Your answer should consist of the lines below that hold the word "yellow".

** Exercise input **
━━━━━━━━━━━━━━━━━━━━
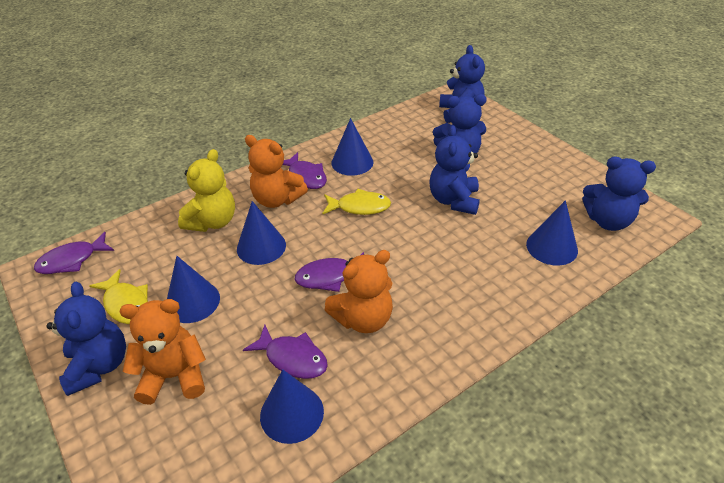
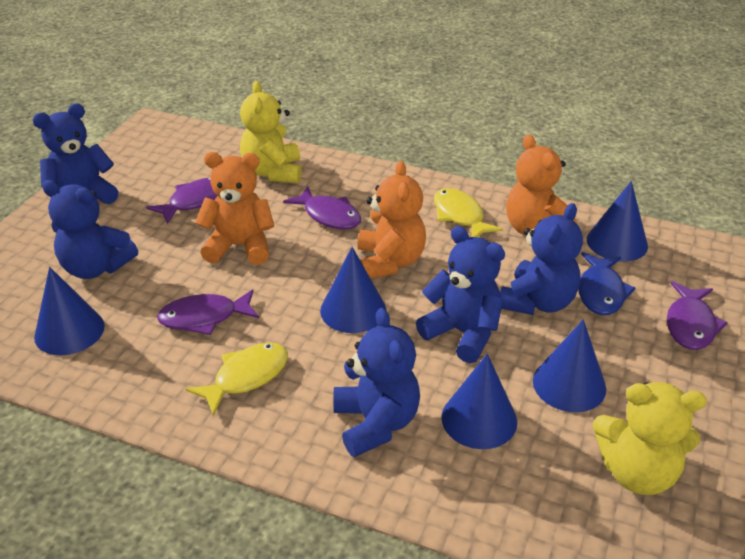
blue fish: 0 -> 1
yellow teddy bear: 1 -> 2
━━━━━━━━━━━━━━━━━━━━
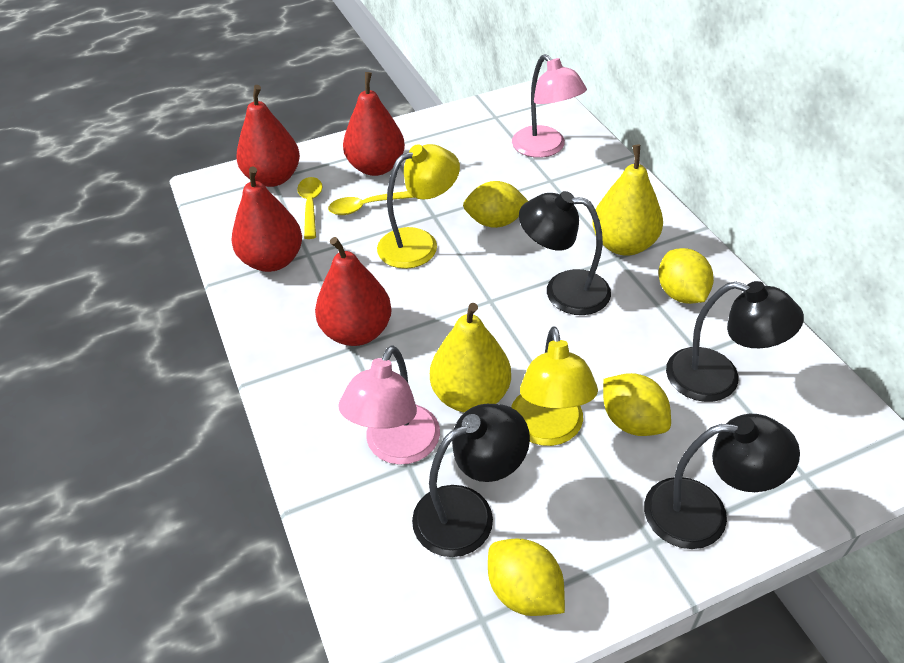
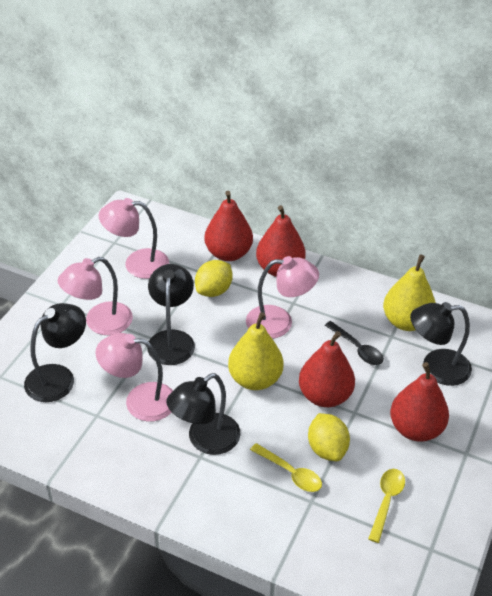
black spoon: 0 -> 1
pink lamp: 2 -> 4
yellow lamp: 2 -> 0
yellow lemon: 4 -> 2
━━━━━━━━━━━━━━━━━━━━
** Problem solution **
yellow teddy bear: 1 -> 2
yellow lamp: 2 -> 0
yellow lemon: 4 -> 2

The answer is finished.